• **What is expected**: Look for "pink" in every line of the listing. Copy the lines that have it.

• **Source material**:
- Opening Delimiter -

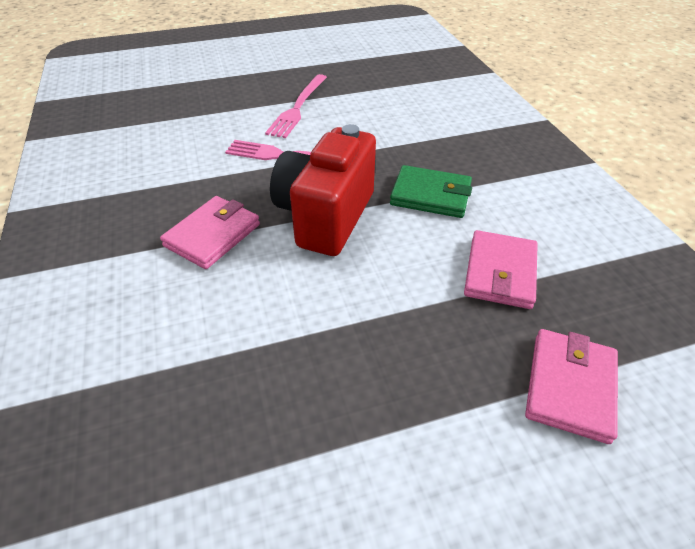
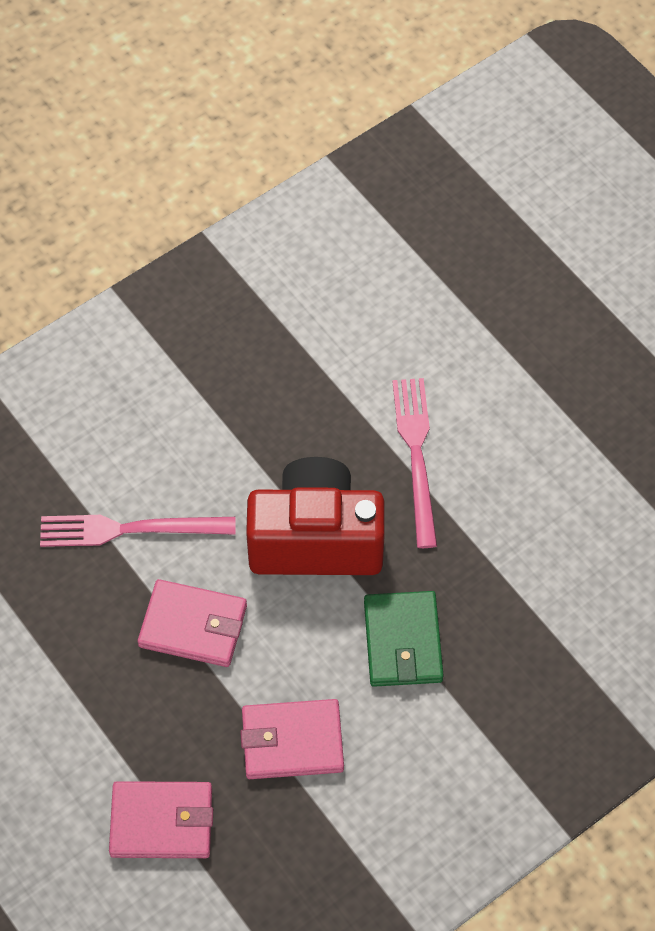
camera: 70 degrees right, 15 degrees up
(213, 235) = (242, 441): pink wallet -> pink wallet (193, 626)
(298, 107) = (541, 418): pink fork -> pink fork (129, 529)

- Closing Delimiter -

• **Your solution**:
(213, 235) = (242, 441): pink wallet -> pink wallet (193, 626)
(298, 107) = (541, 418): pink fork -> pink fork (129, 529)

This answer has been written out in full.